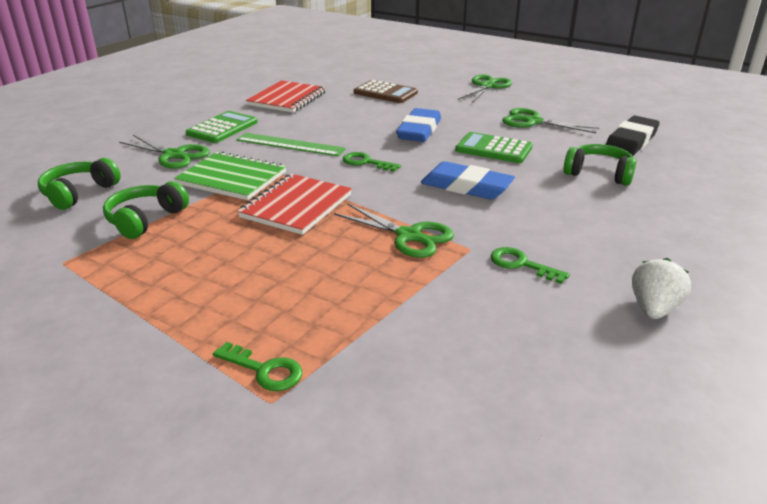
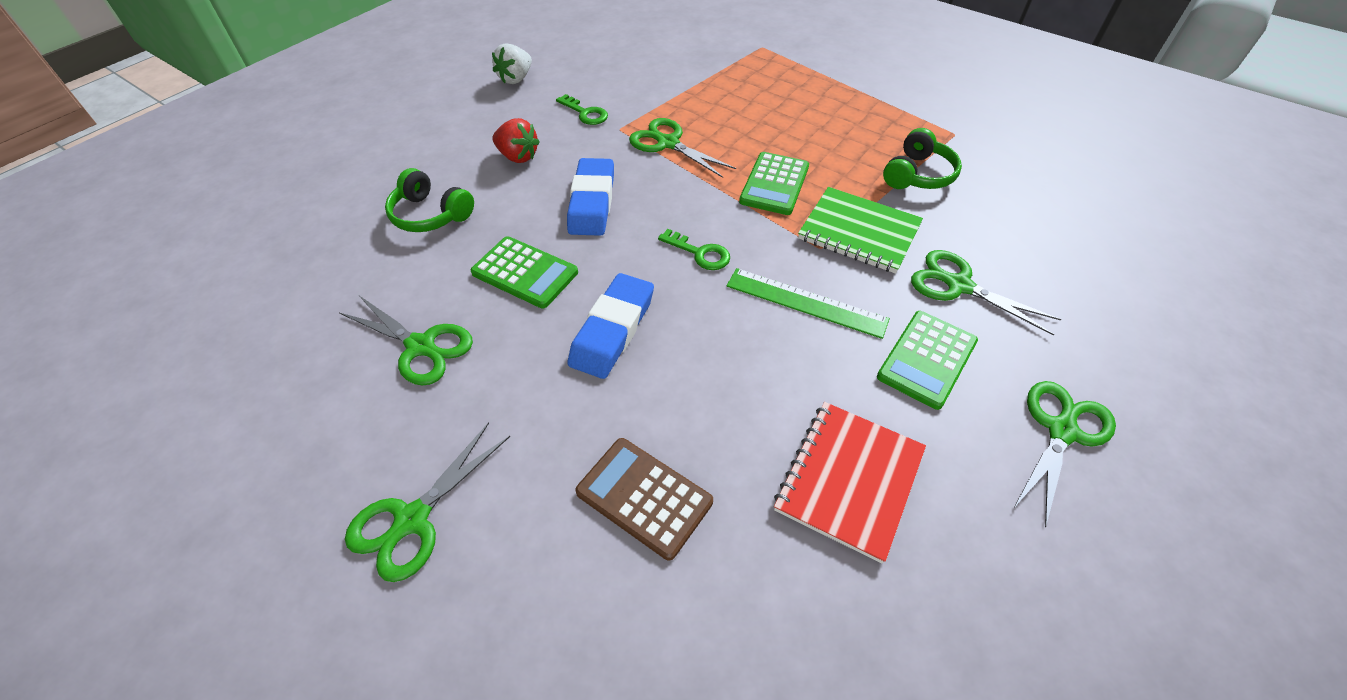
camera: 175 degrees left, 20 degrees up
(79, 193) = (1018, 216): green headphones -> none
(166, 112) = (1061, 431): none -> green scissors
(264, 370) = (769, 59): green key -> none
(296, 206) = (774, 184): red notebook -> green calculator
(466, 187) = (592, 202): blue eraser -> blue eraser turned 60 degrees clockwise
(563, 217) = (518, 156): none -> red strawberry
(630, 142) = (327, 278): black eraser -> none

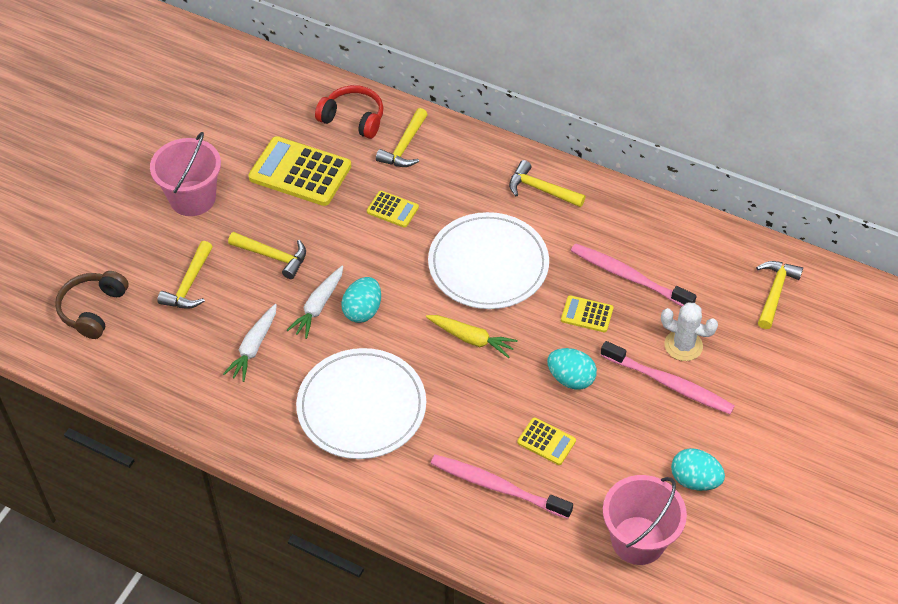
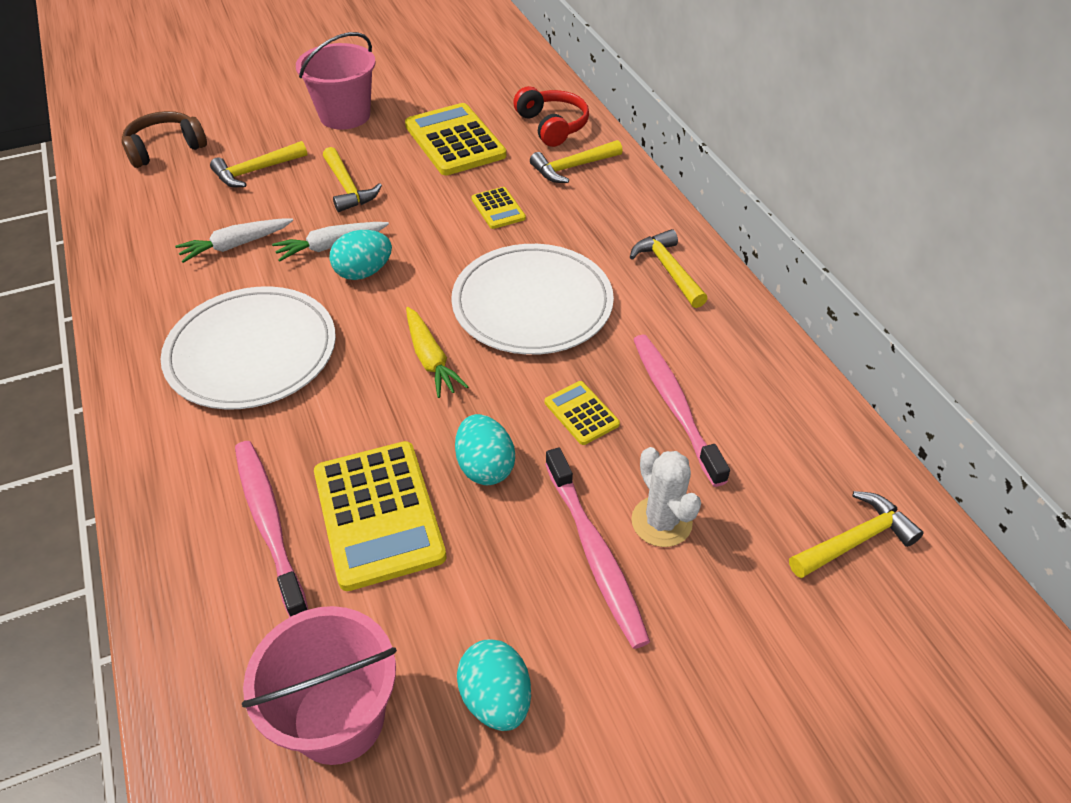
camera: 40 degrees right, 5 degrees down
(546, 442) = (378, 514): yellow calculator -> yellow calculator, size x2.00

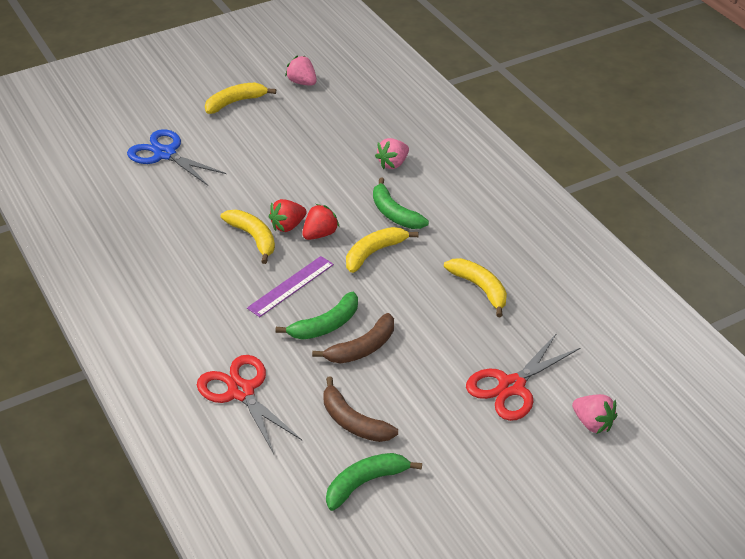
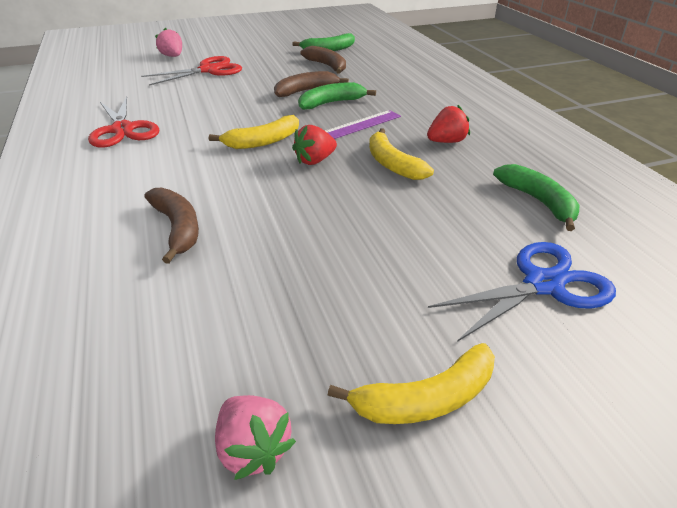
camera: 170 degrees left, 5 degrees down
(165, 154) = (543, 284): blue scissors -> blue scissors turned 75 degrees counterclockwise
(241, 391) = (405, 80): red scissors -> red scissors (123, 130)
(288, 226) = (350, 171): red strawberry -> red strawberry (446, 142)
(393, 164) = (177, 228): pink strawberry -> brown banana
(394, 213) = (218, 171): green banana -> green banana (538, 201)
(480, 288) = (182, 112): yellow banana -> none

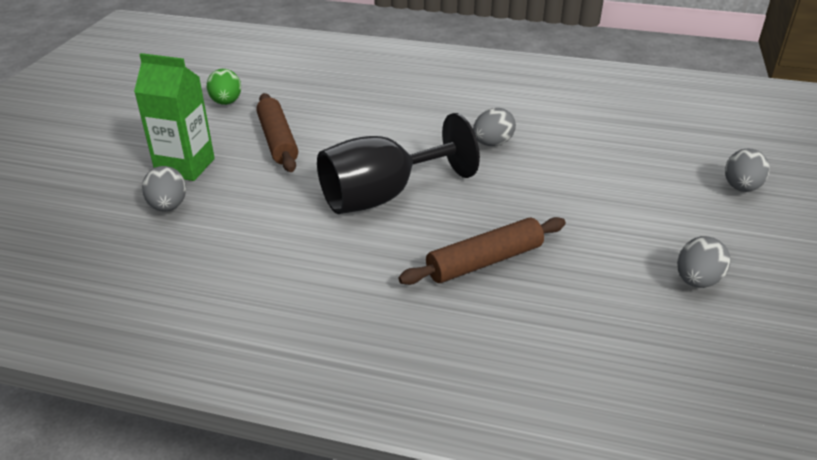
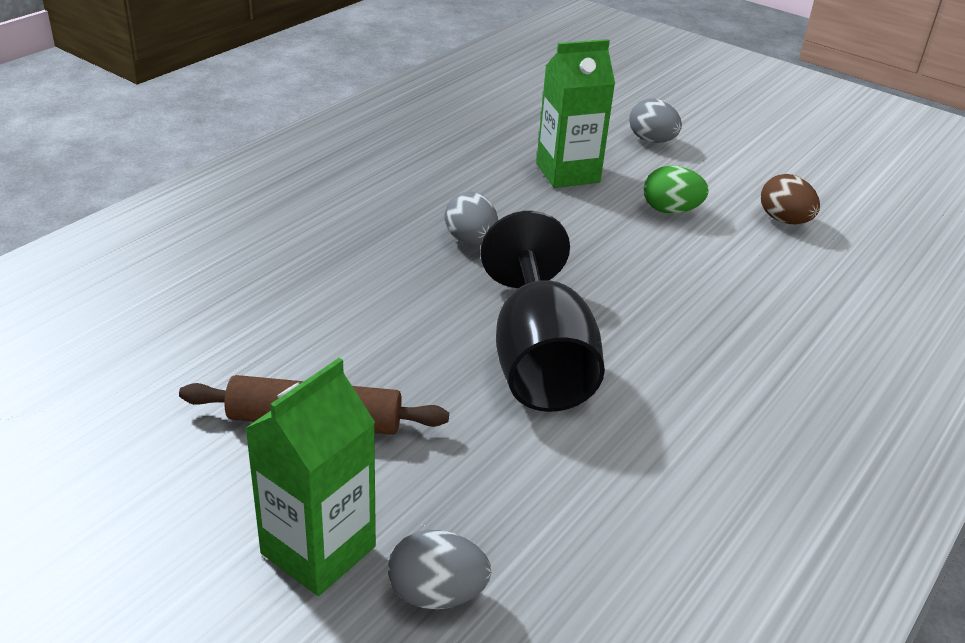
camera: 70 degrees left, 0 degrees up
(226, 102) = (123, 453): green egg -> green egg (670, 210)
(485, 261) = (710, 327): brown rolling pin -> none
(630, 160) = (567, 173): none -> green carton
(697, 281) = (784, 220): grey egg -> brown egg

━━━━━━━━━━

Word for word, restate the lines from the first line of the material through the line containing "(241, 391) = (405, 80): red", with the pictures left out.

camera: 175 degrees left, 20 degrees up
(79, 193) = (1018, 216): green headphones -> none
(166, 112) = (1061, 431): none -> green scissors
(264, 370) = (769, 59): green key -> none
(296, 206) = (774, 184): red notebook -> green calculator
(466, 187) = (592, 202): blue eraser -> blue eraser turned 60 degrees clockwise
(563, 217) = (518, 156): none -> red strawberry
(630, 142) = (327, 278): black eraser -> none

camera: 40 degrees right, 5 degrees down
(546, 442) = (378, 514): yellow calculator -> yellow calculator, size x2.00

camera: 170 degrees left, 5 degrees down
(165, 154) = (543, 284): blue scissors -> blue scissors turned 75 degrees counterclockwise
(241, 391) = (405, 80): red scissors -> red scissors (123, 130)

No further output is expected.